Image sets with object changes
• • •

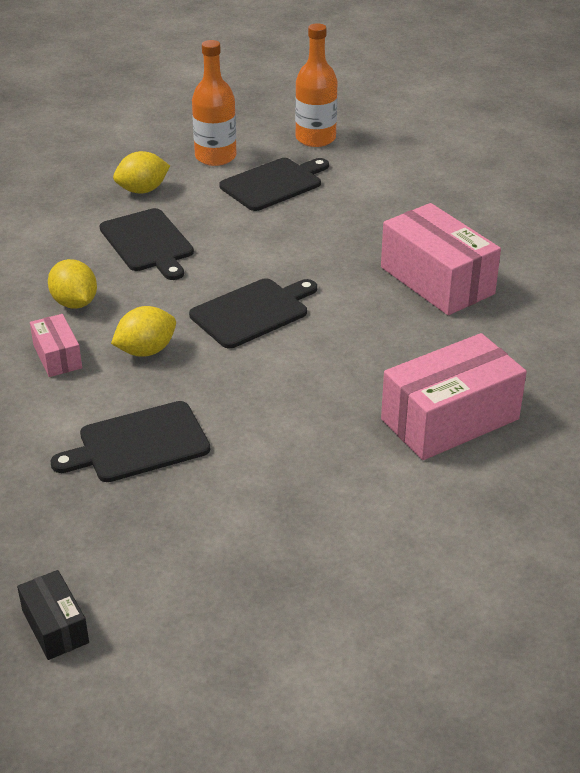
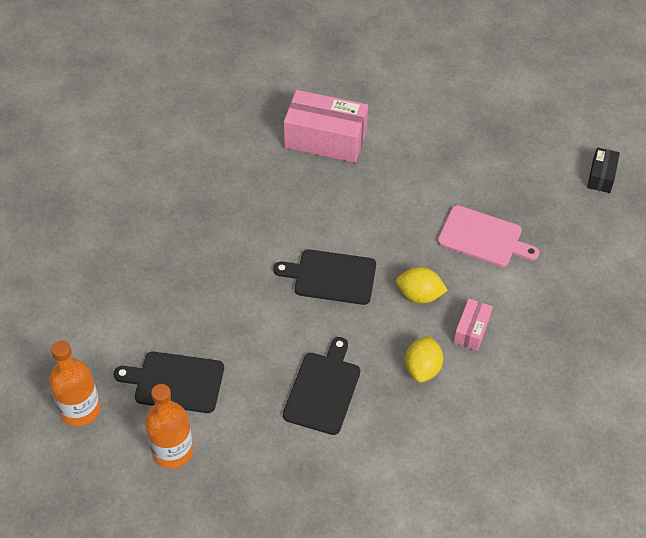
camera: 135 degrees left, 15 degrees up
black cutting board [50,401,210,482] -> pink cutting board [437,205,539,267]
yellow lemon [113,151,170,193] -> none
pink box [381,203,501,315] -> none

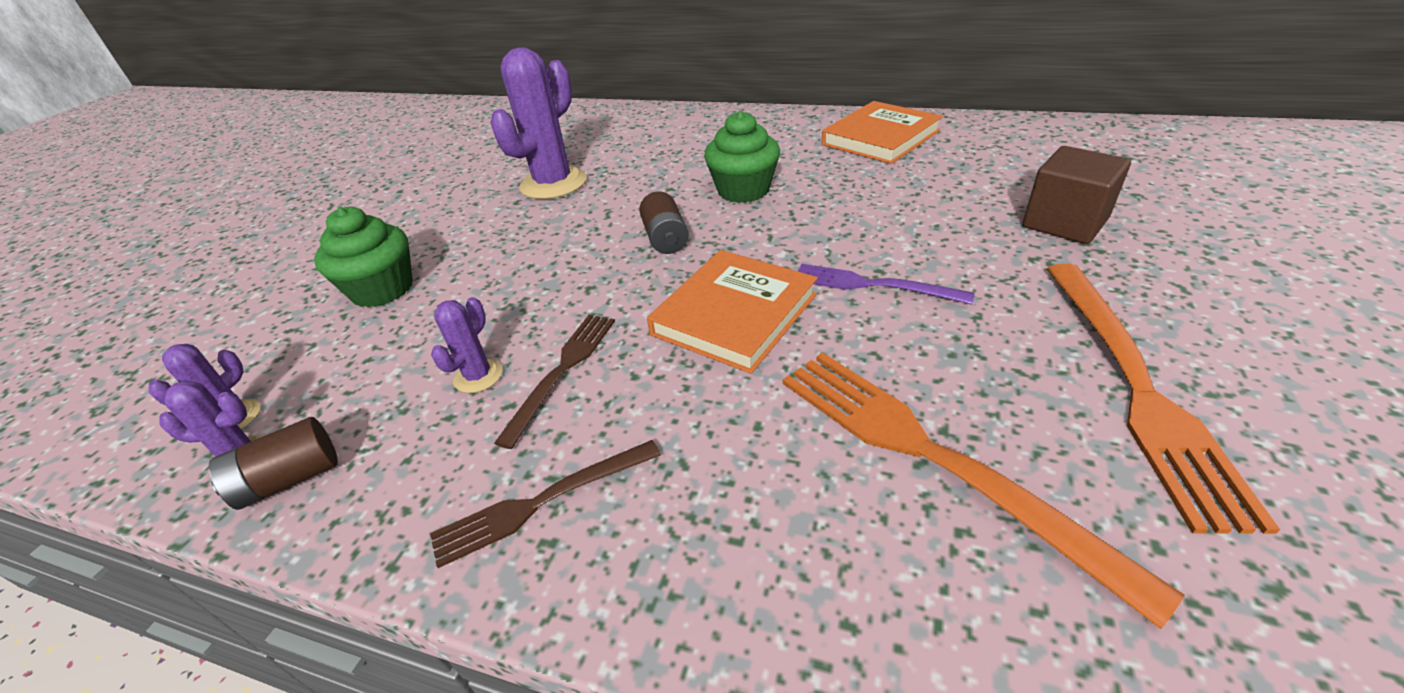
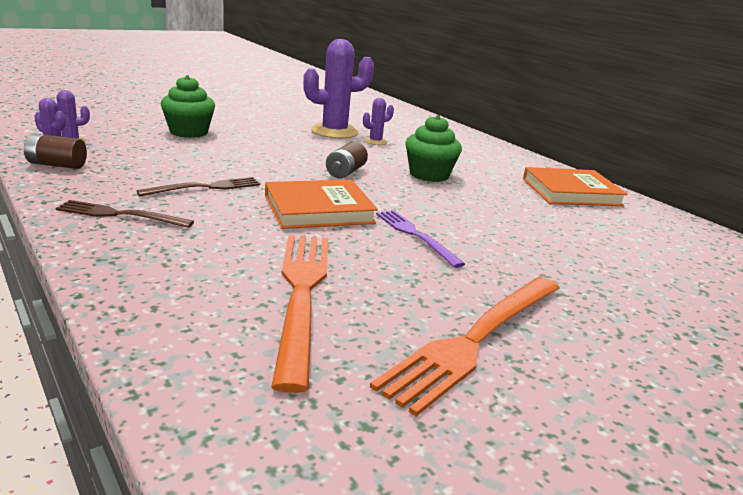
camera: 30 degrees right, 15 degrees down
purple cactus [431,297,502,393] -> purple cactus moved to [363,98,394,145]
brown cube [1023,146,1131,244] -> none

• • •

_INSTRUCTIONS TO FOLLOW_:
With the pictures left out, please output each line from the one containing "pink box [381,203,501,315] -> none" through the end of the entries, exactly as it is.

_EXERCISE RESPONSE_:
pink box [381,203,501,315] -> none

camera: 30 degrees right, 15 degrees down
purple cactus [431,297,502,393] -> purple cactus moved to [363,98,394,145]
brown cube [1023,146,1131,244] -> none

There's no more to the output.